STATED TASK: Copy each of the records below word for word, in the same order, with every line unchanged.

SUPPLIED RECORDS:

-----

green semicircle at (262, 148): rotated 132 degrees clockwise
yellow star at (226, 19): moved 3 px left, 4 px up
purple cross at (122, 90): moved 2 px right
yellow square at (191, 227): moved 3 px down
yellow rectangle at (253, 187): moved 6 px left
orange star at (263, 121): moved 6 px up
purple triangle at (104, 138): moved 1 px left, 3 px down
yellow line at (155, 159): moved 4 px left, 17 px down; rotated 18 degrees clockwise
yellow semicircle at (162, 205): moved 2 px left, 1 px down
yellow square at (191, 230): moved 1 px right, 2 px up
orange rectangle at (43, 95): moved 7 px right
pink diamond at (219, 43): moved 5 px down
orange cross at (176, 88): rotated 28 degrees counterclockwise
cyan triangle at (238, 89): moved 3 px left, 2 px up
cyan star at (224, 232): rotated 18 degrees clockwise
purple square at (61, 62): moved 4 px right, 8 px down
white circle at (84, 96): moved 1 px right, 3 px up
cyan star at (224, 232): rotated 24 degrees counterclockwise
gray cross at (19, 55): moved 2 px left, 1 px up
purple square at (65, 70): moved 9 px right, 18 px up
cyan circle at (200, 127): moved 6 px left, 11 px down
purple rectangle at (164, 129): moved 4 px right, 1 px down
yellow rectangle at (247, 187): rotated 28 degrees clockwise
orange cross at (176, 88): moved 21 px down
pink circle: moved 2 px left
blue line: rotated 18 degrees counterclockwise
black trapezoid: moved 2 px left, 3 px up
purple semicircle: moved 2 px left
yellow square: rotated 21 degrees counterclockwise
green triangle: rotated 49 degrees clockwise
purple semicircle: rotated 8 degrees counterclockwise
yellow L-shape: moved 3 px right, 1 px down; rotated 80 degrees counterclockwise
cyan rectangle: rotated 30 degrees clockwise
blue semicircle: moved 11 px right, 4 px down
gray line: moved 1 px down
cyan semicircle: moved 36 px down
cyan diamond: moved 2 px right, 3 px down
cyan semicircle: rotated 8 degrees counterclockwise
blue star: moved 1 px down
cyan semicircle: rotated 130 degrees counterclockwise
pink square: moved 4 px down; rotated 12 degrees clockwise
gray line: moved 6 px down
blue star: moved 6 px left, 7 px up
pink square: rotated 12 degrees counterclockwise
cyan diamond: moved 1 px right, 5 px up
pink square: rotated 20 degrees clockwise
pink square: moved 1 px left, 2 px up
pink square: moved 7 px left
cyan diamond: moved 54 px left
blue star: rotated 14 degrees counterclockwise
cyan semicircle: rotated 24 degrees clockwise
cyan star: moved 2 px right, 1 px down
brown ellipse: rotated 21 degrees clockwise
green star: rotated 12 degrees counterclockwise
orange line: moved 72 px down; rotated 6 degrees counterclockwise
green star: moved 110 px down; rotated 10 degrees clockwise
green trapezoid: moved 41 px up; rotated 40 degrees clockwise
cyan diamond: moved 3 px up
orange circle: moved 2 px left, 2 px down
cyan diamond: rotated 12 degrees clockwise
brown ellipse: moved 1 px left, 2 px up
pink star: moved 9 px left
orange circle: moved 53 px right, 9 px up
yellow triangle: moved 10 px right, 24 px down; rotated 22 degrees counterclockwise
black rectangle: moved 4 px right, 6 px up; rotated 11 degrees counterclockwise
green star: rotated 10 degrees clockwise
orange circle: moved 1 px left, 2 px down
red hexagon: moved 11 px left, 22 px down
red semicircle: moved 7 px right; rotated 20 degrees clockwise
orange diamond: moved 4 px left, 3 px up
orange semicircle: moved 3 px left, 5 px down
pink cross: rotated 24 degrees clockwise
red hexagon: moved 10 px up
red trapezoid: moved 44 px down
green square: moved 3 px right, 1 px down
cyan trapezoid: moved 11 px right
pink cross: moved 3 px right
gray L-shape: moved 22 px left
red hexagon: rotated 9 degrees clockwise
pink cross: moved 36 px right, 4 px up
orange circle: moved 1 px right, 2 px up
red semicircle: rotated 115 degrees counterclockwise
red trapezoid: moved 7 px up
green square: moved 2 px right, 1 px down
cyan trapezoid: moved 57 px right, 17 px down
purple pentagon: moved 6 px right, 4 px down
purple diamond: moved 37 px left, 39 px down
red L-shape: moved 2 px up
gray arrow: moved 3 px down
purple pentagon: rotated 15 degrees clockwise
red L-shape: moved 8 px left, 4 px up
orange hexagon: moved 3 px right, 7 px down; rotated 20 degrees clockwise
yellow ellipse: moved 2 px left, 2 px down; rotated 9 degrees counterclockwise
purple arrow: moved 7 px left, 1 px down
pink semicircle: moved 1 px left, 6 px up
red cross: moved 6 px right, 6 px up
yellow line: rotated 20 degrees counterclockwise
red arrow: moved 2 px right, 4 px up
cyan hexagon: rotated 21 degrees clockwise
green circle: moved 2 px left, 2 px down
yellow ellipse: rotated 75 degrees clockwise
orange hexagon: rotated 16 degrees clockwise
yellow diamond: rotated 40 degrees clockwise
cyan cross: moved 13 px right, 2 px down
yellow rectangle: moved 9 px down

-----

RESULT FOR THIS EXERCISE:
green semicircle at (262, 148): rotated 132 degrees clockwise
yellow star at (226, 19): moved 3 px left, 4 px up
purple cross at (122, 90): moved 2 px right
yellow square at (191, 227): moved 3 px down
yellow rectangle at (253, 187): moved 6 px left
orange star at (263, 121): moved 6 px up
purple triangle at (104, 138): moved 1 px left, 3 px down
yellow line at (155, 159): moved 4 px left, 17 px down; rotated 18 degrees clockwise
yellow semicircle at (162, 205): moved 2 px left, 1 px down
yellow square at (191, 230): moved 1 px right, 2 px up
orange rectangle at (43, 95): moved 7 px right
pink diamond at (219, 43): moved 5 px down
orange cross at (176, 88): rotated 28 degrees counterclockwise
cyan triangle at (238, 89): moved 3 px left, 2 px up
cyan star at (224, 232): rotated 18 degrees clockwise
purple square at (61, 62): moved 4 px right, 8 px down
white circle at (84, 96): moved 1 px right, 3 px up
cyan star at (224, 232): rotated 24 degrees counterclockwise
gray cross at (19, 55): moved 2 px left, 1 px up
purple square at (65, 70): moved 9 px right, 18 px up
cyan circle at (200, 127): moved 6 px left, 11 px down
purple rectangle at (164, 129): moved 4 px right, 1 px down
yellow rectangle at (247, 187): rotated 28 degrees clockwise
orange cross at (176, 88): moved 21 px down
pink circle: moved 2 px left
blue line: rotated 18 degrees counterclockwise
black trapezoid: moved 2 px left, 3 px up
purple semicircle: moved 2 px left
yellow square: rotated 21 degrees counterclockwise
green triangle: rotated 49 degrees clockwise
purple semicircle: rotated 8 degrees counterclockwise
yellow L-shape: moved 3 px right, 1 px down; rotated 80 degrees counterclockwise
cyan rectangle: rotated 30 degrees clockwise
blue semicircle: moved 11 px right, 4 px down
gray line: moved 1 px down
cyan semicircle: moved 36 px down
cyan diamond: moved 2 px right, 3 px down
cyan semicircle: rotated 8 degrees counterclockwise
blue star: moved 1 px down
cyan semicircle: rotated 130 degrees counterclockwise
pink square: moved 4 px down; rotated 12 degrees clockwise
gray line: moved 6 px down
blue star: moved 6 px left, 7 px up
pink square: rotated 12 degrees counterclockwise
cyan diamond: moved 1 px right, 5 px up
pink square: rotated 20 degrees clockwise
pink square: moved 1 px left, 2 px up
pink square: moved 7 px left
cyan diamond: moved 54 px left
blue star: rotated 14 degrees counterclockwise
cyan semicircle: rotated 24 degrees clockwise
cyan star: moved 2 px right, 1 px down
brown ellipse: rotated 21 degrees clockwise
green star: rotated 12 degrees counterclockwise
orange line: moved 72 px down; rotated 6 degrees counterclockwise
green star: moved 110 px down; rotated 10 degrees clockwise
green trapezoid: moved 41 px up; rotated 40 degrees clockwise
cyan diamond: moved 3 px up
orange circle: moved 2 px left, 2 px down
cyan diamond: rotated 12 degrees clockwise
brown ellipse: moved 1 px left, 2 px up
pink star: moved 9 px left
orange circle: moved 53 px right, 9 px up
yellow triangle: moved 10 px right, 24 px down; rotated 22 degrees counterclockwise
black rectangle: moved 4 px right, 6 px up; rotated 11 degrees counterclockwise
green star: rotated 10 degrees clockwise
orange circle: moved 1 px left, 2 px down
red hexagon: moved 11 px left, 22 px down
red semicircle: moved 7 px right; rotated 20 degrees clockwise
orange diamond: moved 4 px left, 3 px up
orange semicircle: moved 3 px left, 5 px down
pink cross: rotated 24 degrees clockwise
red hexagon: moved 10 px up
red trapezoid: moved 44 px down
green square: moved 3 px right, 1 px down
cyan trapezoid: moved 11 px right
pink cross: moved 3 px right
gray L-shape: moved 22 px left
red hexagon: rotated 9 degrees clockwise
pink cross: moved 36 px right, 4 px up
orange circle: moved 1 px right, 2 px up
red semicircle: rotated 115 degrees counterclockwise
red trapezoid: moved 7 px up
green square: moved 2 px right, 1 px down
cyan trapezoid: moved 57 px right, 17 px down
purple pentagon: moved 6 px right, 4 px down
purple diamond: moved 37 px left, 39 px down
red L-shape: moved 2 px up
gray arrow: moved 3 px down
purple pentagon: rotated 15 degrees clockwise
red L-shape: moved 8 px left, 4 px up
orange hexagon: moved 3 px right, 7 px down; rotated 20 degrees clockwise
yellow ellipse: moved 2 px left, 2 px down; rotated 9 degrees counterclockwise
purple arrow: moved 7 px left, 1 px down
pink semicircle: moved 1 px left, 6 px up
red cross: moved 6 px right, 6 px up
yellow line: rotated 20 degrees counterclockwise
red arrow: moved 2 px right, 4 px up
cyan hexagon: rotated 21 degrees clockwise
green circle: moved 2 px left, 2 px down
yellow ellipse: rotated 75 degrees clockwise
orange hexagon: rotated 16 degrees clockwise
yellow diamond: rotated 40 degrees clockwise
cyan cross: moved 13 px right, 2 px down
yellow rectangle: moved 9 px down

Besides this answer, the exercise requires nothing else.